### Exercise aim
The lines from the one holding "white key [557,496,643,567]" to the end of the records below, exactly as written, are the only thing to return.

--- Listed records Enclosed Below ---

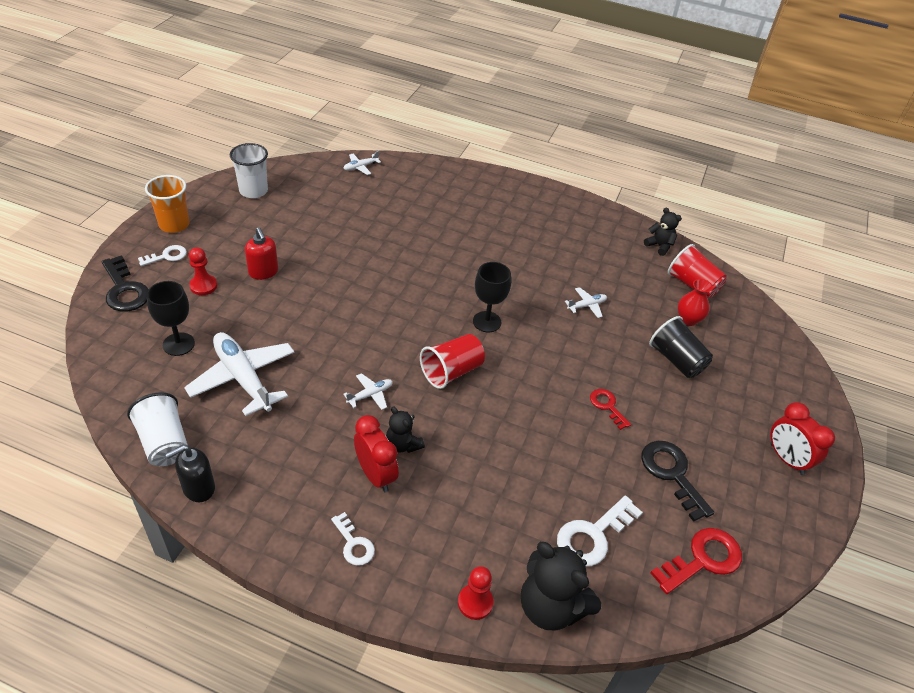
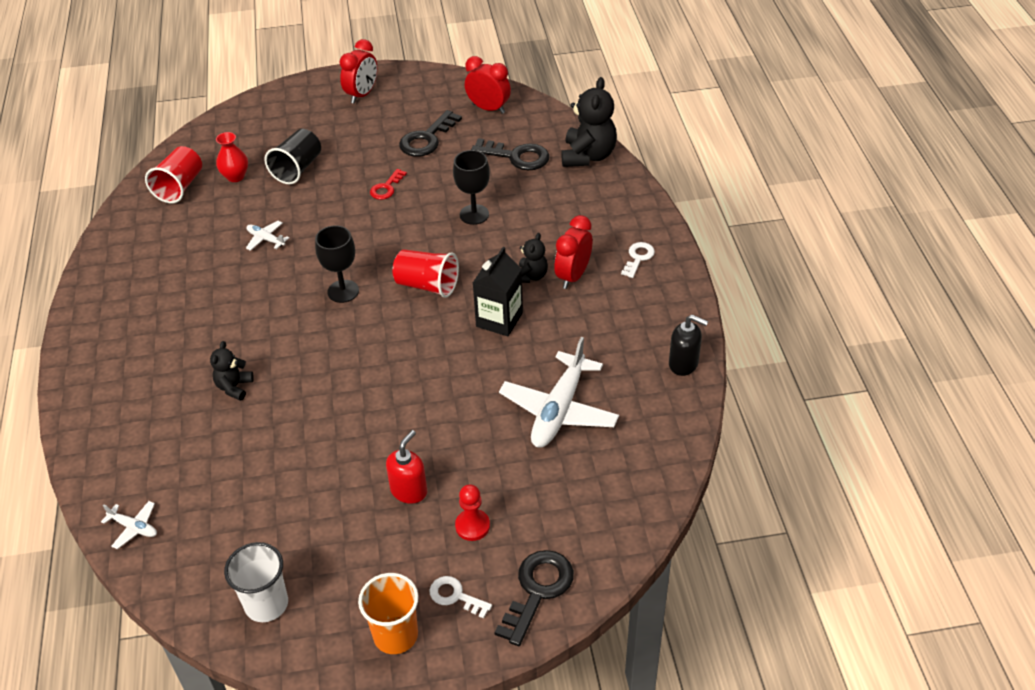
camera: 115 degrees left, 0 degrees up
white cup [127,392,187,466] -> none
black goblet [147,281,195,356] -> black goblet moved to [453,150,490,225]
white plane [343,373,393,410] -> black carton [473,247,523,336]
red pawn [458,566,494,620] -> none
white key [557,496,643,567] -> black key [471,138,550,170]
black teddy bear [644,208,682,256] -> black teddy bear moved to [210,341,254,401]
red key [651,528,742,594] -> red clock [465,56,511,114]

--- End of Enclosed Listed records ---

### Response area
white key [557,496,643,567] -> black key [471,138,550,170]
black teddy bear [644,208,682,256] -> black teddy bear moved to [210,341,254,401]
red key [651,528,742,594] -> red clock [465,56,511,114]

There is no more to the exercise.